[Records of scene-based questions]
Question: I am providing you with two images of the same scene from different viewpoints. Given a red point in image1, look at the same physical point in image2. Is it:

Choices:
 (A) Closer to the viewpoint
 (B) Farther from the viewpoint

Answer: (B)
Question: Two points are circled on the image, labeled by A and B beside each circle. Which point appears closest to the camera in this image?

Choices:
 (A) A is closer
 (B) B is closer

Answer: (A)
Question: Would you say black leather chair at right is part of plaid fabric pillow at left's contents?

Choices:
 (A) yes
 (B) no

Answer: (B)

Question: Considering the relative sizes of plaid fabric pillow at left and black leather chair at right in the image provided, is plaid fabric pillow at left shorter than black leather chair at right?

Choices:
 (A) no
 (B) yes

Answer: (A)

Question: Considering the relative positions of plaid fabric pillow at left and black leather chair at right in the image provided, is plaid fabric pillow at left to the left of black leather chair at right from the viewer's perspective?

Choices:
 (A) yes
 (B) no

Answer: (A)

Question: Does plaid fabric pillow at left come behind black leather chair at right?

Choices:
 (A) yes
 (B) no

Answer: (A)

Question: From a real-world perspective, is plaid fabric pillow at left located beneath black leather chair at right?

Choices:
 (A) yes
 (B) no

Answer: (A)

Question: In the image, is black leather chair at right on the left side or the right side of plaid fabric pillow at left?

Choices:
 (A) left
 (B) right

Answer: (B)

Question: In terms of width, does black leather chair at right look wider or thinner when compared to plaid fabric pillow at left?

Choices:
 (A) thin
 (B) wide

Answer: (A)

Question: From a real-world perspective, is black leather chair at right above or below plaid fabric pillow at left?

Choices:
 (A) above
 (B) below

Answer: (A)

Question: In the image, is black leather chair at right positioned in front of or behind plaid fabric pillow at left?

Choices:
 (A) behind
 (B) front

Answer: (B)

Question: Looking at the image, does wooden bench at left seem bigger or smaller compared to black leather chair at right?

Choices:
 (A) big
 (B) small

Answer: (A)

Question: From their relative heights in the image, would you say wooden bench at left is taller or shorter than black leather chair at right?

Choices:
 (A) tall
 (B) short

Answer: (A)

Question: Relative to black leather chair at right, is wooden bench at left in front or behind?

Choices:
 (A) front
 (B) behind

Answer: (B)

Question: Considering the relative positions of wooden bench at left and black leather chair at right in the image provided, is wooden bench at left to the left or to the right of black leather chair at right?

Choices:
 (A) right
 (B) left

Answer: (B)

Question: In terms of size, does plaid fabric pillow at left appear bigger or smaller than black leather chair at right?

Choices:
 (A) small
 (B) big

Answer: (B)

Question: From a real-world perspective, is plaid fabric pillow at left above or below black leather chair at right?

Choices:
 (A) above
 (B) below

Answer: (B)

● Work instructions:
Please write out every line of the material above exactly as it appears.

● Problem solution:
Question: I am providing you with two images of the same scene from different viewpoints. Given a red point in image1, look at the same physical point in image2. Is it:

Choices:
 (A) Closer to the viewpoint
 (B) Farther from the viewpoint

Answer: (B)
Question: Two points are circled on the image, labeled by A and B beside each circle. Which point appears closest to the camera in this image?

Choices:
 (A) A is closer
 (B) B is closer

Answer: (A)
Question: Would you say black leather chair at right is part of plaid fabric pillow at left's contents?

Choices:
 (A) yes
 (B) no

Answer: (B)

Question: Considering the relative sizes of plaid fabric pillow at left and black leather chair at right in the image provided, is plaid fabric pillow at left shorter than black leather chair at right?

Choices:
 (A) no
 (B) yes

Answer: (A)

Question: Considering the relative positions of plaid fabric pillow at left and black leather chair at right in the image provided, is plaid fabric pillow at left to the left of black leather chair at right from the viewer's perspective?

Choices:
 (A) yes
 (B) no

Answer: (A)

Question: Does plaid fabric pillow at left come behind black leather chair at right?

Choices:
 (A) yes
 (B) no

Answer: (A)

Question: From a real-world perspective, is plaid fabric pillow at left located beneath black leather chair at right?

Choices:
 (A) yes
 (B) no

Answer: (A)

Question: In the image, is black leather chair at right on the left side or the right side of plaid fabric pillow at left?

Choices:
 (A) left
 (B) right

Answer: (B)

Question: In terms of width, does black leather chair at right look wider or thinner when compared to plaid fabric pillow at left?

Choices:
 (A) thin
 (B) wide

Answer: (A)

Question: From a real-world perspective, is black leather chair at right above or below plaid fabric pillow at left?

Choices:
 (A) above
 (B) below

Answer: (A)

Question: In the image, is black leather chair at right positioned in front of or behind plaid fabric pillow at left?

Choices:
 (A) behind
 (B) front

Answer: (B)

Question: Looking at the image, does wooden bench at left seem bigger or smaller compared to black leather chair at right?

Choices:
 (A) big
 (B) small

Answer: (A)

Question: From their relative heights in the image, would you say wooden bench at left is taller or shorter than black leather chair at right?

Choices:
 (A) tall
 (B) short

Answer: (A)

Question: Relative to black leather chair at right, is wooden bench at left in front or behind?

Choices:
 (A) front
 (B) behind

Answer: (B)

Question: Considering the relative positions of wooden bench at left and black leather chair at right in the image provided, is wooden bench at left to the left or to the right of black leather chair at right?

Choices:
 (A) right
 (B) left

Answer: (B)

Question: In terms of size, does plaid fabric pillow at left appear bigger or smaller than black leather chair at right?

Choices:
 (A) small
 (B) big

Answer: (B)

Question: From a real-world perspective, is plaid fabric pillow at left above or below black leather chair at right?

Choices:
 (A) above
 (B) below

Answer: (B)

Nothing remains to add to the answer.